[Source information]
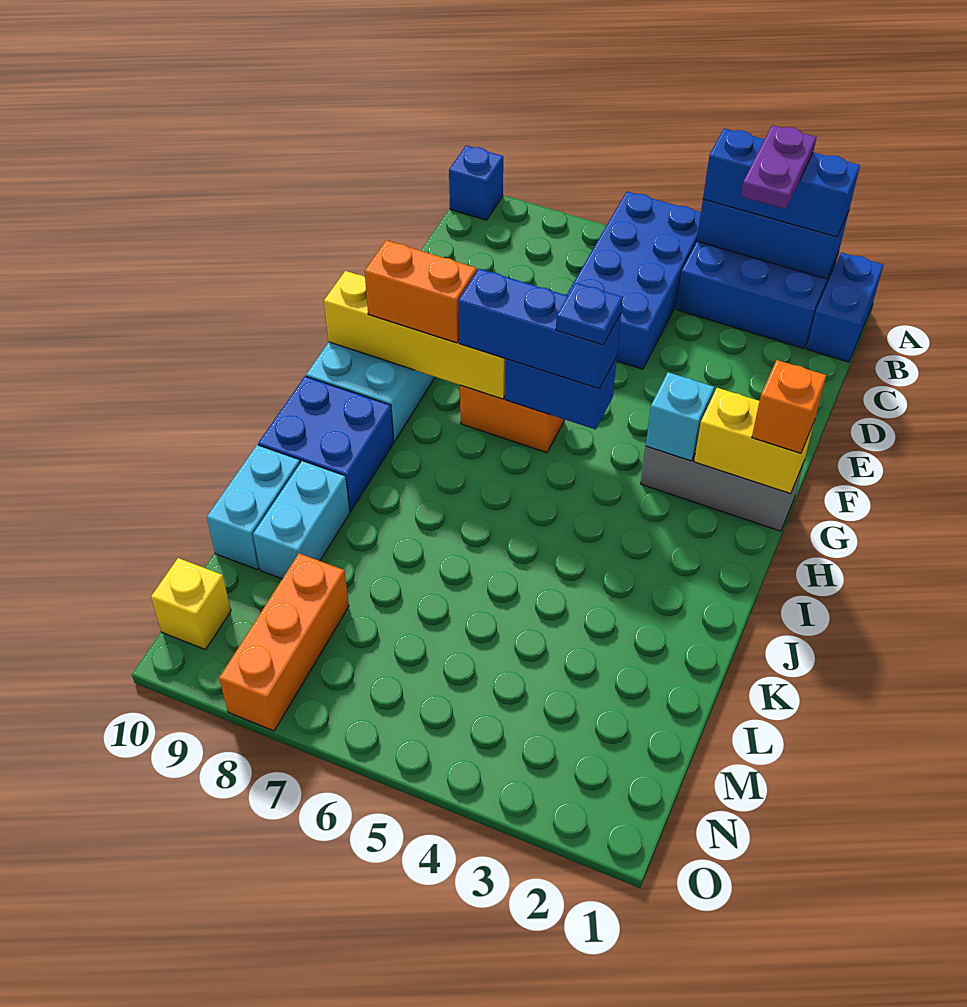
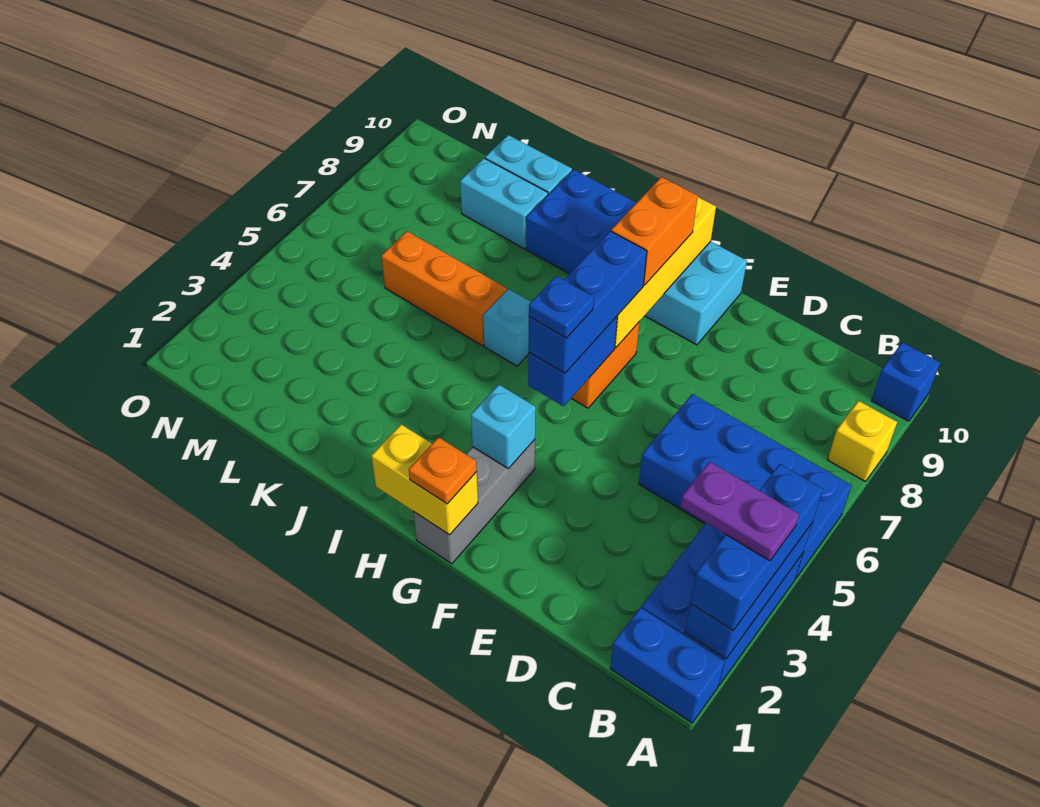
yellow brick G1:G2 level 2 -> yellow brick G1:H1 level 2
orange brick G1 level 3 -> orange plate G1 level 3
none -> cyan brick I6 level 1
orange brick M8:O8 level 1 -> orange brick J6:L6 level 1
yellow brick N10 level 1 -> yellow brick A8 level 1

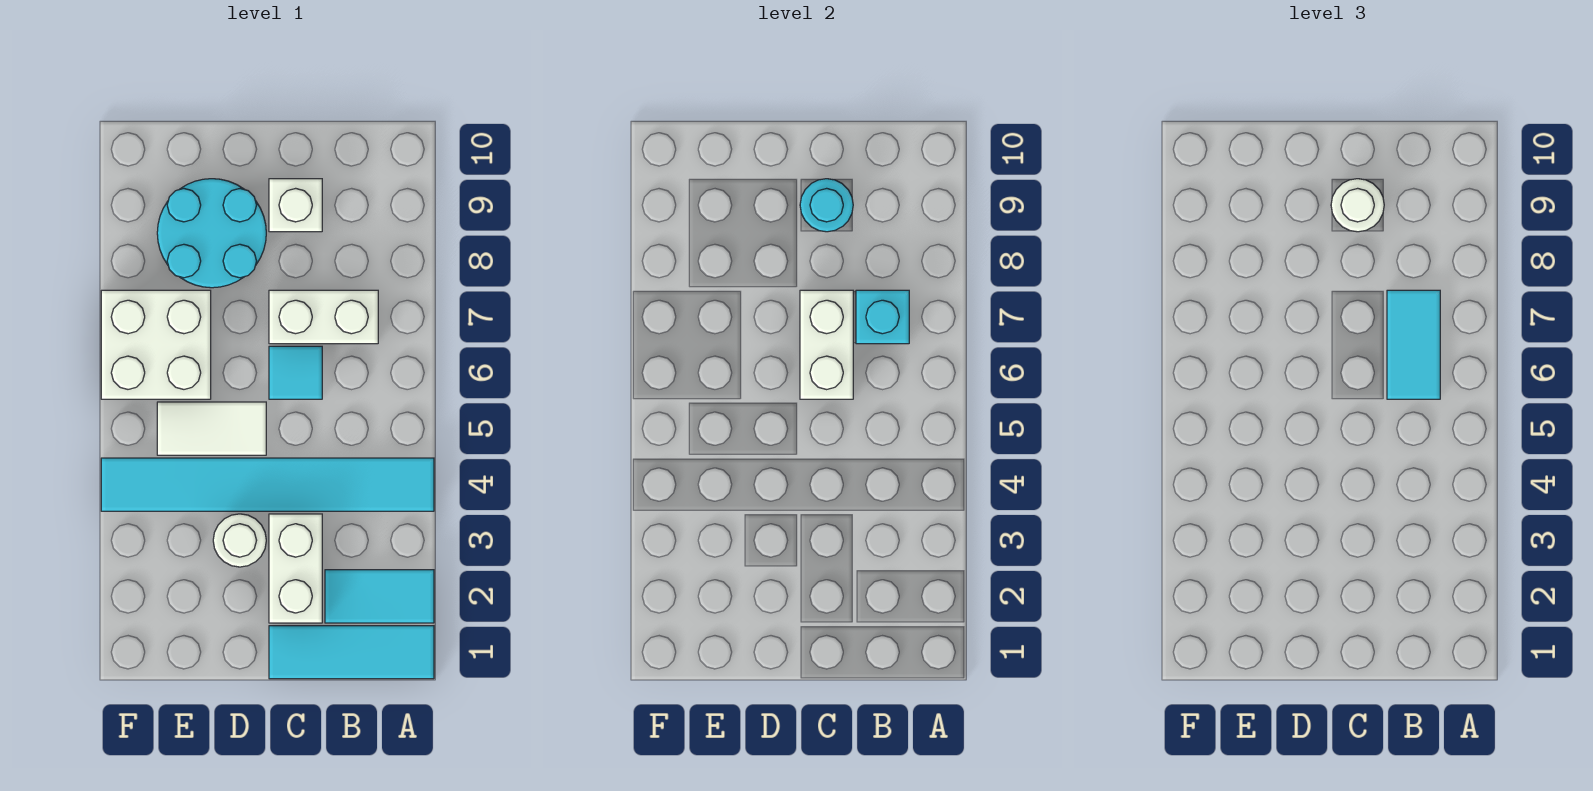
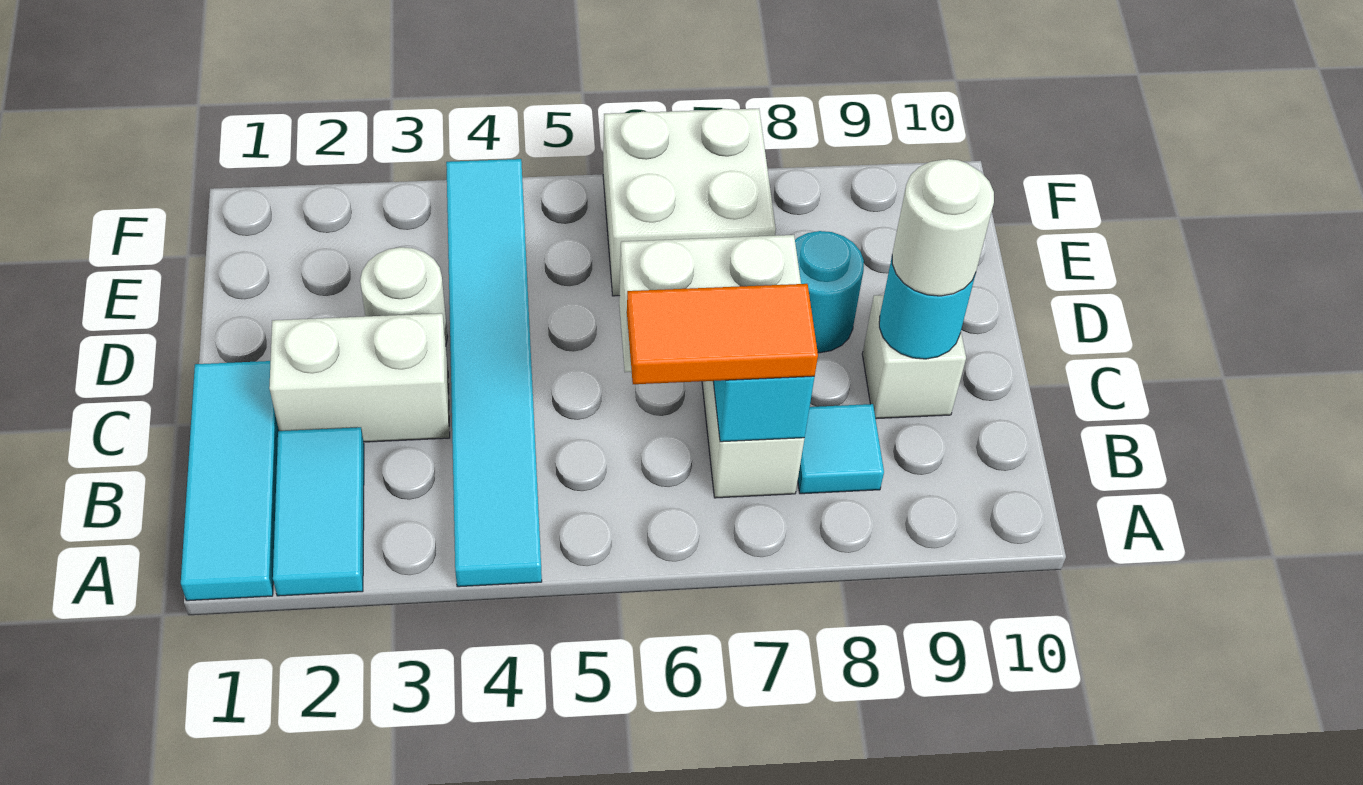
cyan tile B6:B7 level 3 -> orange tile B6:B7 level 3
cyan tile C6 level 1 -> cyan tile B8 level 1
white tile D5:E5 level 1 -> none
cyan round brick D8:E9 level 1 -> cyan round brick D8 level 1

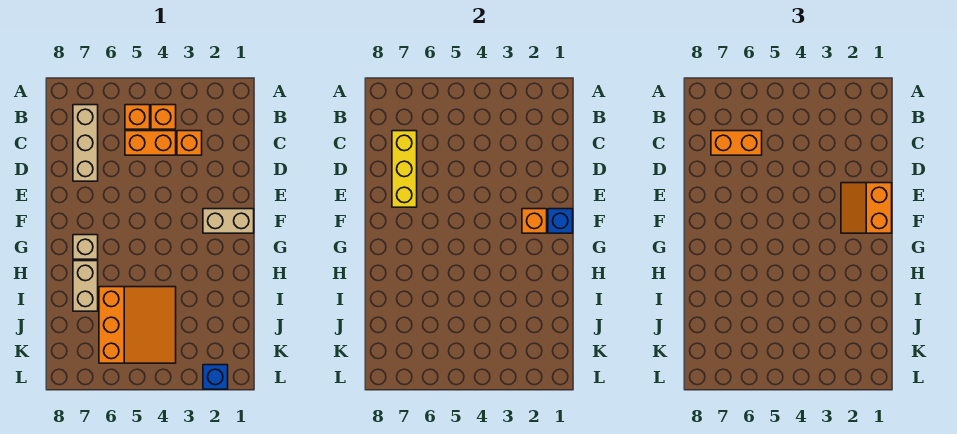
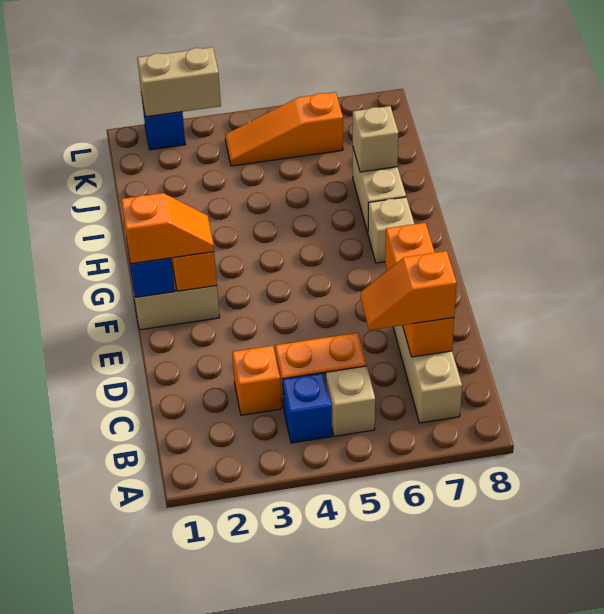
orange brick B4 level 1 -> blue brick B4 level 1
orange brick B5 level 1 -> tan brick B5 level 1
orange brick C6:C7 level 3 -> orange slope C6:C7 level 3 top 7
yellow brick C7:E7 level 2 -> orange brick C7:E7 level 2
orange slope E1:F2 level 3 top 1 -> orange slope F1:F2 level 3 top 1
orange slope I4:K6 level 1 top 6 -> orange slope K4:K6 level 1 top 6
none -> tan brick I7 level 2
none -> tan brick L2:L3 level 2

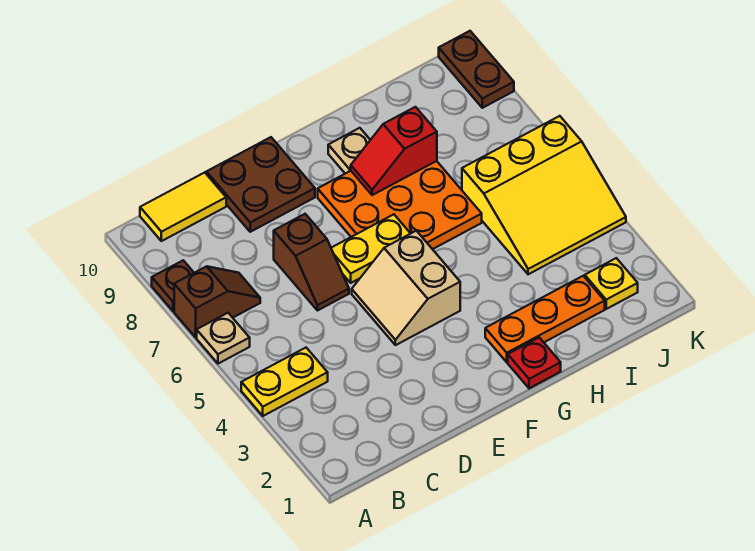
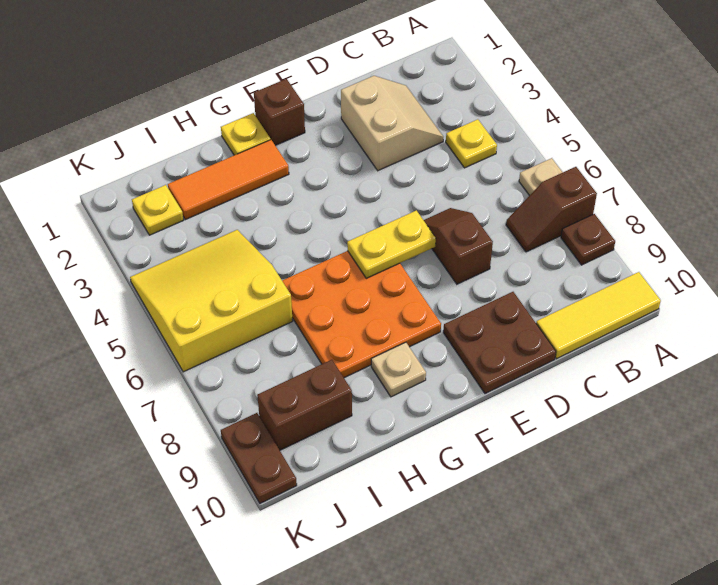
yellow plate A4:B4 level 1 -> yellow plate B4 level 1
yellow tile B10:C10 level 1 -> yellow tile A10:C10 level 1
tan slope E4:F5 level 1 top F -> tan slope C2:D3 level 1 top D
none -> brown brick F1 level 1
red plate G1 level 1 -> yellow plate G1 level 1
orange plate G2:I2 level 1 -> orange tile G2:I2 level 1
red slope G8:H8 level 2 top H -> none
none -> brown brick I9:J9 level 1

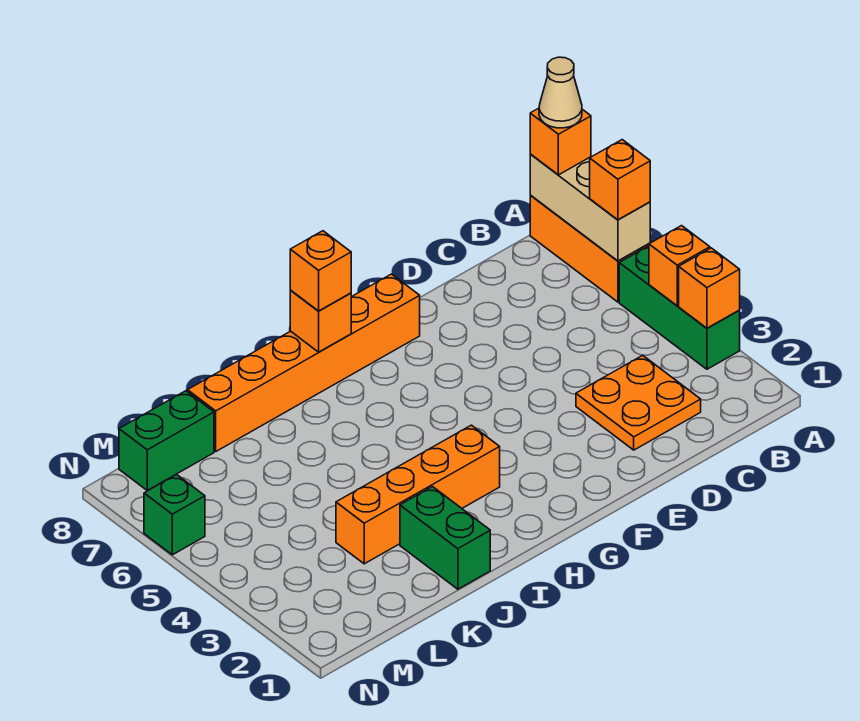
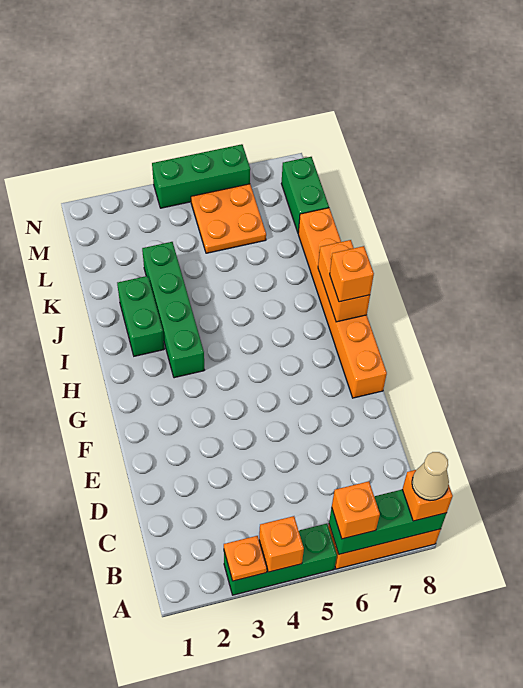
orange brick A3 level 2 -> orange plate A3 level 2
tan brick A6:A8 level 2 -> green brick A6:A8 level 2
orange plate C2:D3 level 1 -> orange plate L5:M6 level 1
orange brick H3:K3 level 1 -> green brick H3:K3 level 1
orange brick H8 level 2 -> orange brick H8:I8 level 2
green brick J1:J2 level 1 -> green brick I2:J2 level 1
green brick N6 level 1 -> green brick N4:N6 level 1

[The task]
Please copy out from the data above, without any picture, exactly the lines running from the one that holds "none -> brown brick F1 level 1" through the one that holds "green brick J1:J2", and nothing beyond them.

[Your solution]
none -> brown brick F1 level 1
red plate G1 level 1 -> yellow plate G1 level 1
orange plate G2:I2 level 1 -> orange tile G2:I2 level 1
red slope G8:H8 level 2 top H -> none
none -> brown brick I9:J9 level 1

orange brick A3 level 2 -> orange plate A3 level 2
tan brick A6:A8 level 2 -> green brick A6:A8 level 2
orange plate C2:D3 level 1 -> orange plate L5:M6 level 1
orange brick H3:K3 level 1 -> green brick H3:K3 level 1
orange brick H8 level 2 -> orange brick H8:I8 level 2
green brick J1:J2 level 1 -> green brick I2:J2 level 1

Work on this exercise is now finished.